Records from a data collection
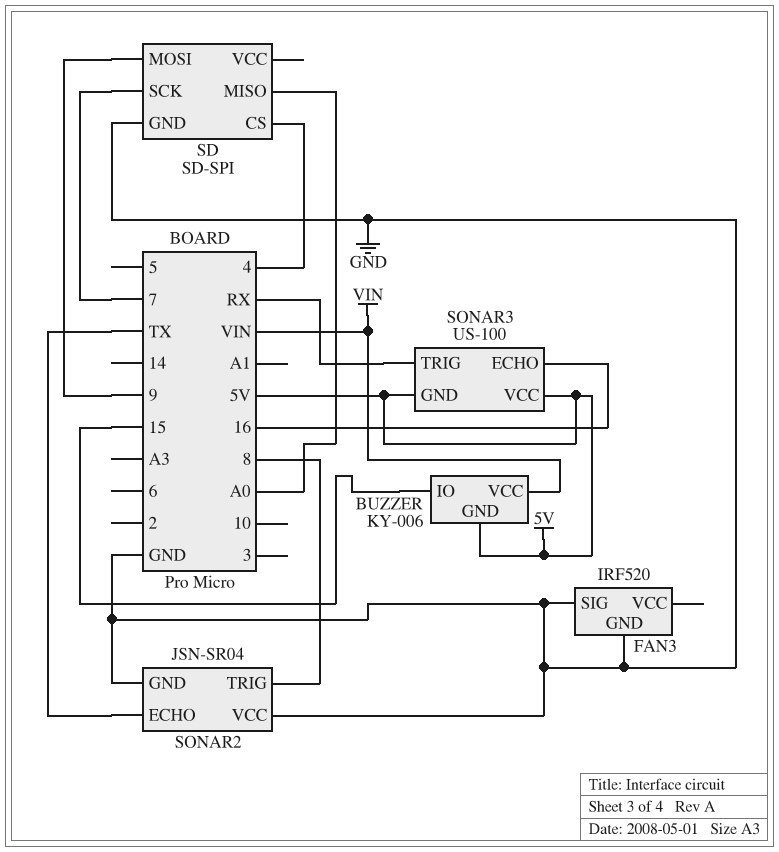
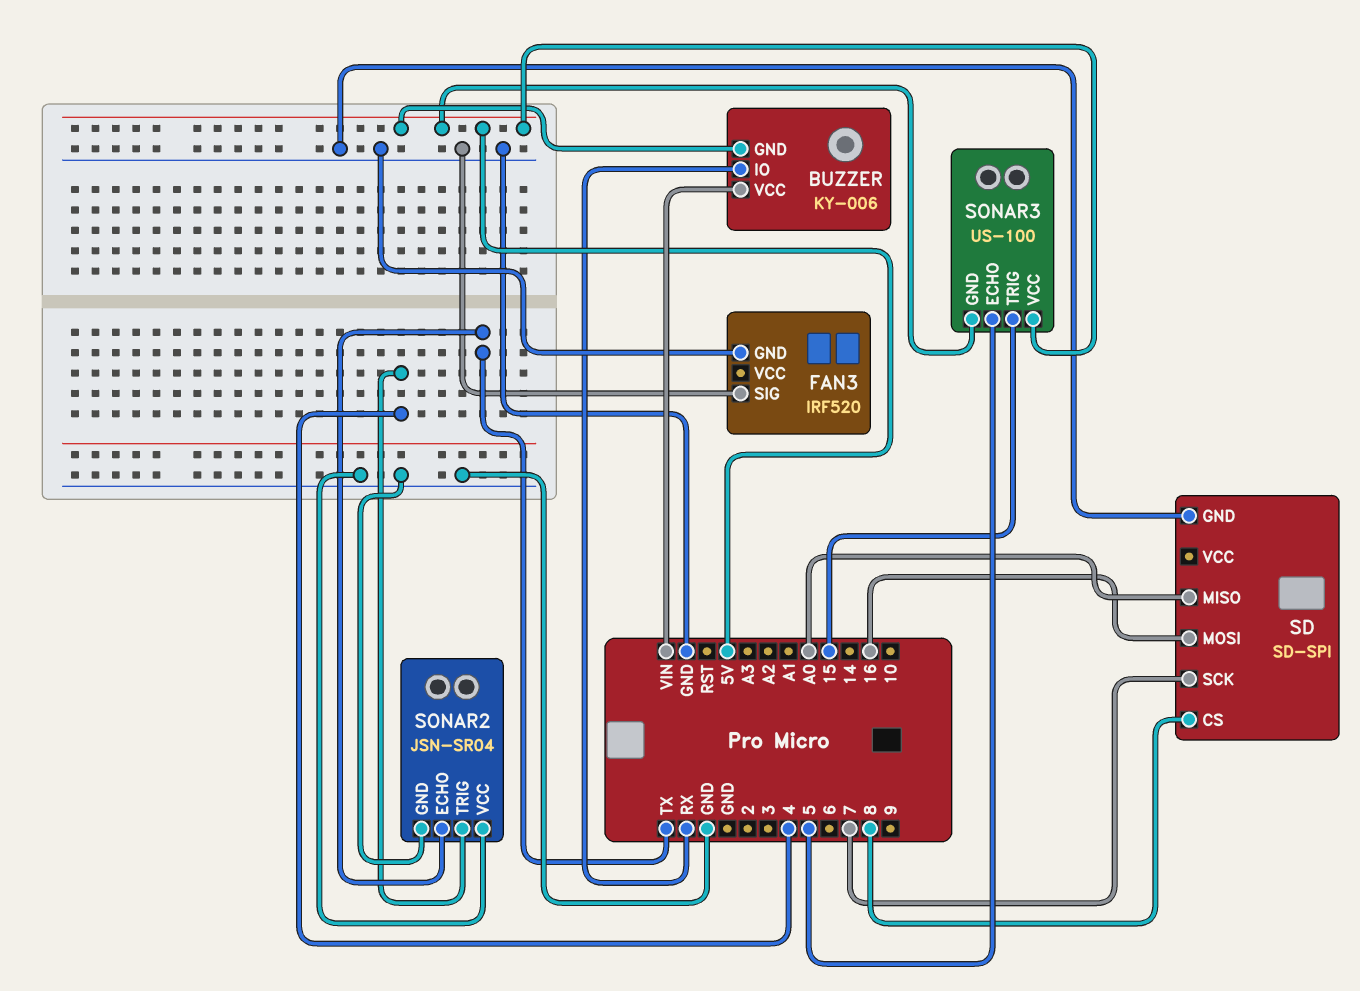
BUZZER pin IO: 15 -> RX
SD pin CS: 4 -> 8
SD pin MOSI: 9 -> 16
SONAR2 pin TRIG: 8 -> 4
SONAR3 pin ECHO: 16 -> 5
SONAR3 pin TRIG: RX -> 15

Your goal:
Please give every line above again word for word, apart from the pictures.

Solution for this problem:
BUZZER pin IO: 15 -> RX
SD pin CS: 4 -> 8
SD pin MOSI: 9 -> 16
SONAR2 pin TRIG: 8 -> 4
SONAR3 pin ECHO: 16 -> 5
SONAR3 pin TRIG: RX -> 15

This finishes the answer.